Spatial reasoning data
BEGIN

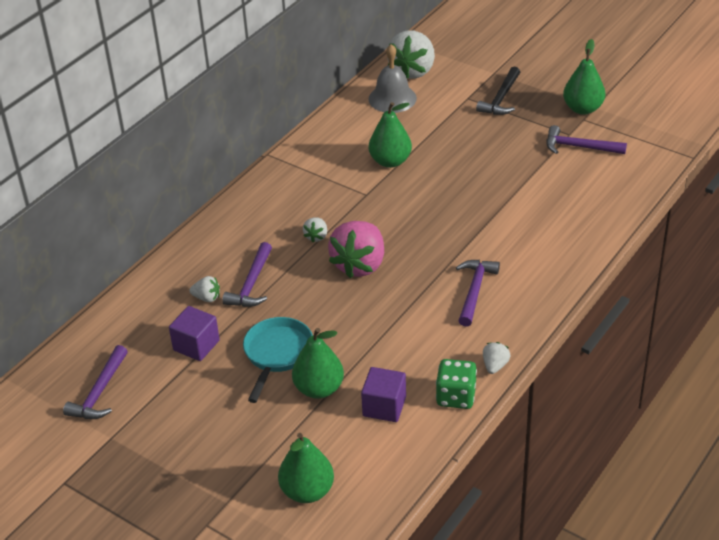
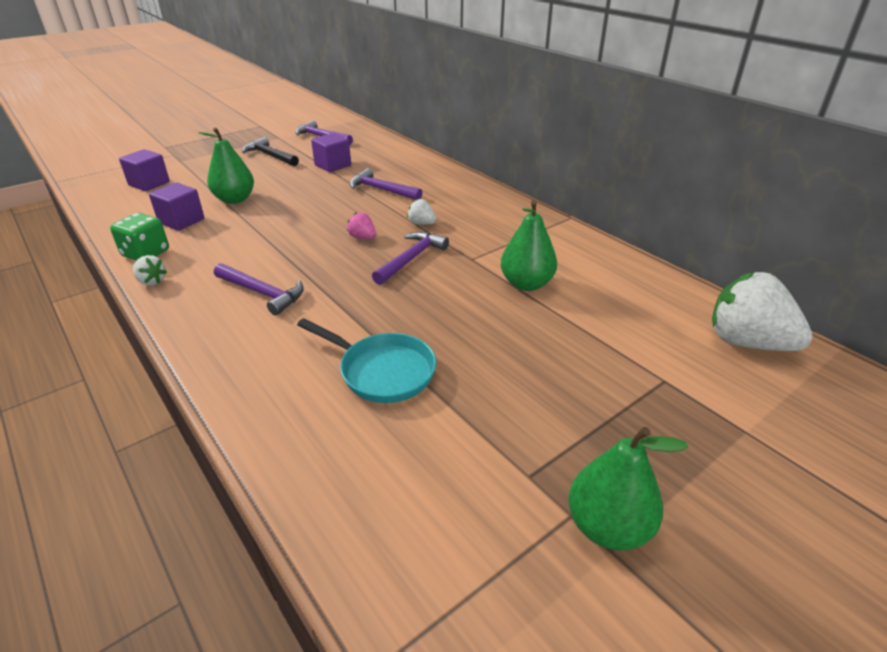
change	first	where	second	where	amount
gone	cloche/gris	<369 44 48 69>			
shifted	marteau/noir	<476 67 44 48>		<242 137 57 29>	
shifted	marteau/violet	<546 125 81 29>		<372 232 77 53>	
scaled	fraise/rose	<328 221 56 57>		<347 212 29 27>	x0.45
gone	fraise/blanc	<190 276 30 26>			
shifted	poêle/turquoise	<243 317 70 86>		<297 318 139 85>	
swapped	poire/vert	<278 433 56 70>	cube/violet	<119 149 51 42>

END

Once the pictures are set aside, please output all the data word for word.

change	first	where	second	where	amount
gone	cloche/gris	<369 44 48 69>			
shifted	marteau/noir	<476 67 44 48>		<242 137 57 29>	
shifted	marteau/violet	<546 125 81 29>		<372 232 77 53>	
scaled	fraise/rose	<328 221 56 57>		<347 212 29 27>	x0.45
gone	fraise/blanc	<190 276 30 26>			
shifted	poêle/turquoise	<243 317 70 86>		<297 318 139 85>	
swapped	poire/vert	<278 433 56 70>	cube/violet	<119 149 51 42>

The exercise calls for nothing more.